▸ Task to complete
Output range, inclusive: from the line containing "none -> brown brick H4:H5 level 1" to the line containing "yellow round brick". Restate those lines from the data below word for word and only those.

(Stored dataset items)
<<<<

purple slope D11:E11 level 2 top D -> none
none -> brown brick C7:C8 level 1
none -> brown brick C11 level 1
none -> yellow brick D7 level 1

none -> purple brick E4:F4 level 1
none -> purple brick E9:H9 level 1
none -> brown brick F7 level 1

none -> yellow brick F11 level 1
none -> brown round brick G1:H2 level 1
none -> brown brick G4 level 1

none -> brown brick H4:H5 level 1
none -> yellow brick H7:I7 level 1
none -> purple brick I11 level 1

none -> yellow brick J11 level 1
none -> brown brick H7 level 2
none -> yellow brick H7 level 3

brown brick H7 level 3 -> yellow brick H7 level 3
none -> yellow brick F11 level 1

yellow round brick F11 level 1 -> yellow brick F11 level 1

>>>>
<<<<

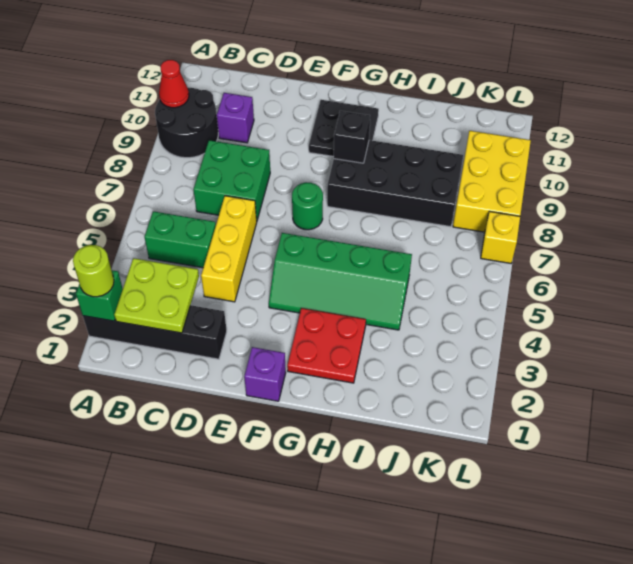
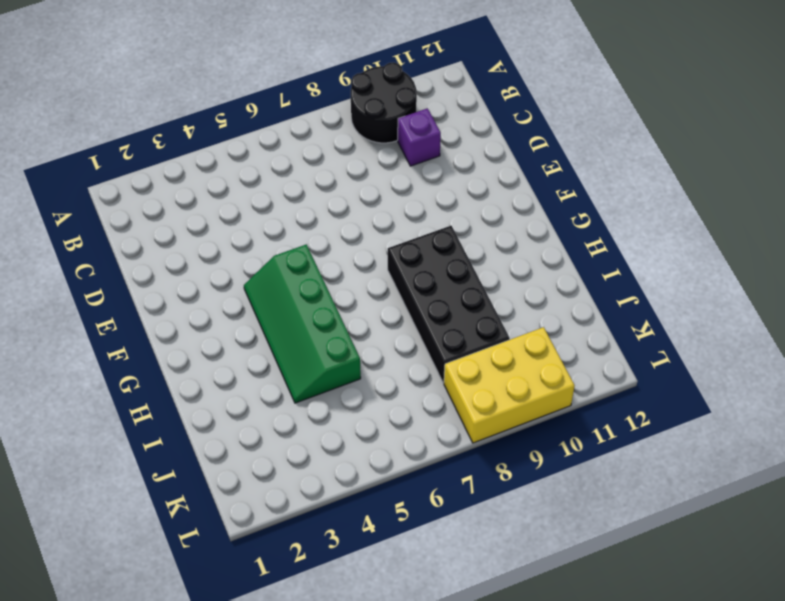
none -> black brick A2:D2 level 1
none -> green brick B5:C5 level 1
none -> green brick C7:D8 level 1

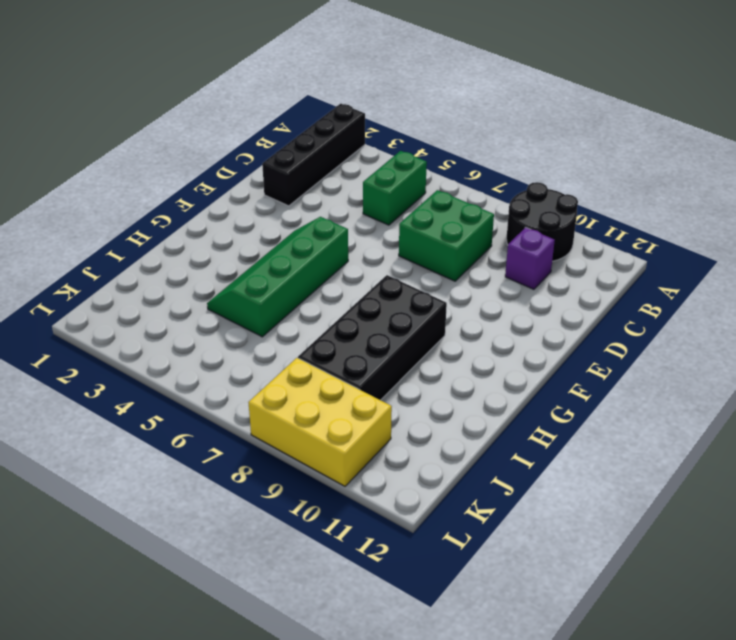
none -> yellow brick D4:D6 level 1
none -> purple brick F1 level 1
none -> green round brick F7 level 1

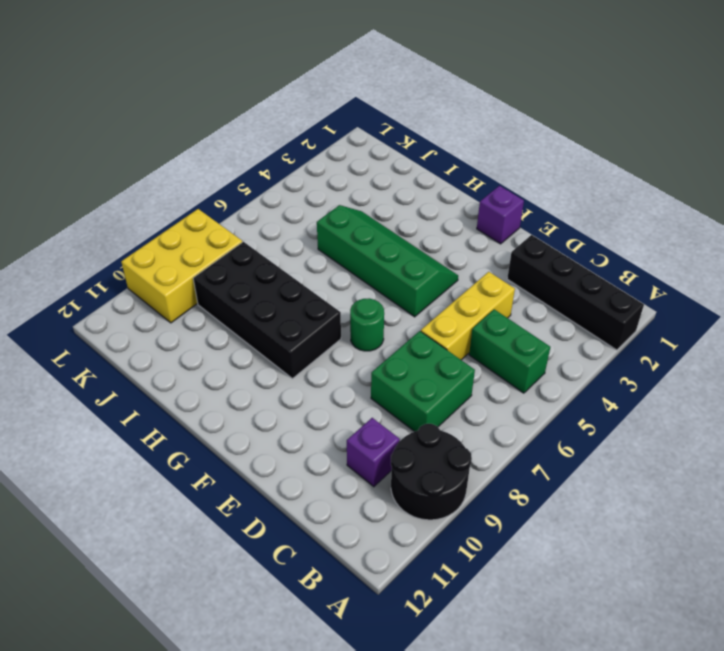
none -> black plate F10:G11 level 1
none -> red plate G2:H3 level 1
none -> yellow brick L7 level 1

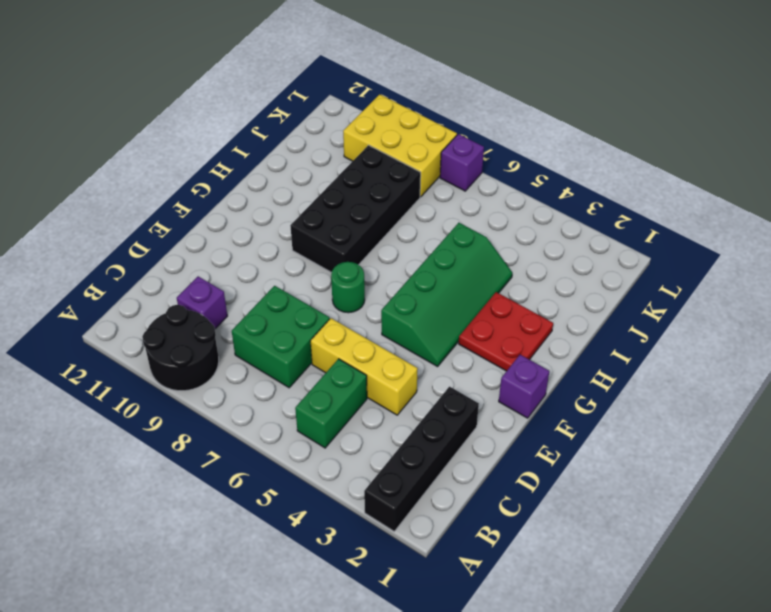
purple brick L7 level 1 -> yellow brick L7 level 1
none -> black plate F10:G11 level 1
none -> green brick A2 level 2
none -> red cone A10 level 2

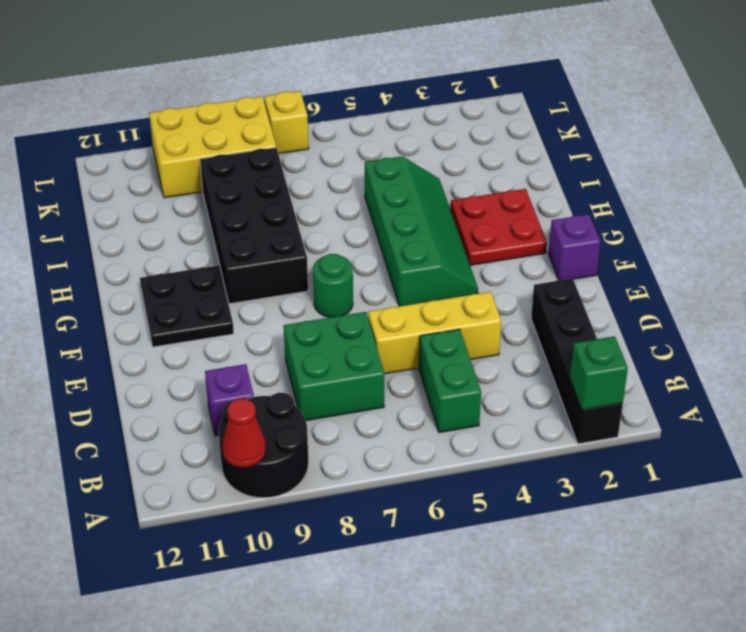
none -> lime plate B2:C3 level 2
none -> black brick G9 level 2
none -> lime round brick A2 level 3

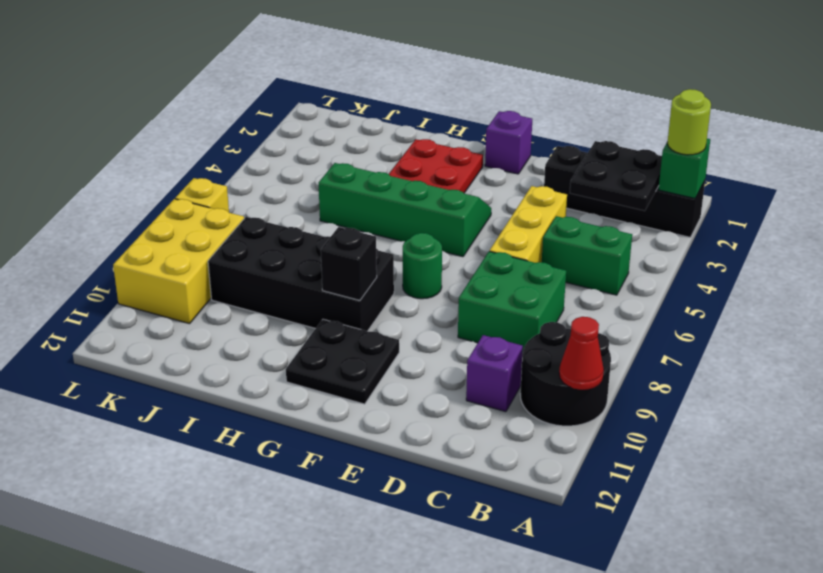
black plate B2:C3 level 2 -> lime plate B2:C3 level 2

>>>>

▸ Answer area
none -> brown brick H4:H5 level 1
none -> yellow brick H7:I7 level 1
none -> purple brick I11 level 1

none -> yellow brick J11 level 1
none -> brown brick H7 level 2
none -> yellow brick H7 level 3

brown brick H7 level 3 -> yellow brick H7 level 3
none -> yellow brick F11 level 1

yellow round brick F11 level 1 -> yellow brick F11 level 1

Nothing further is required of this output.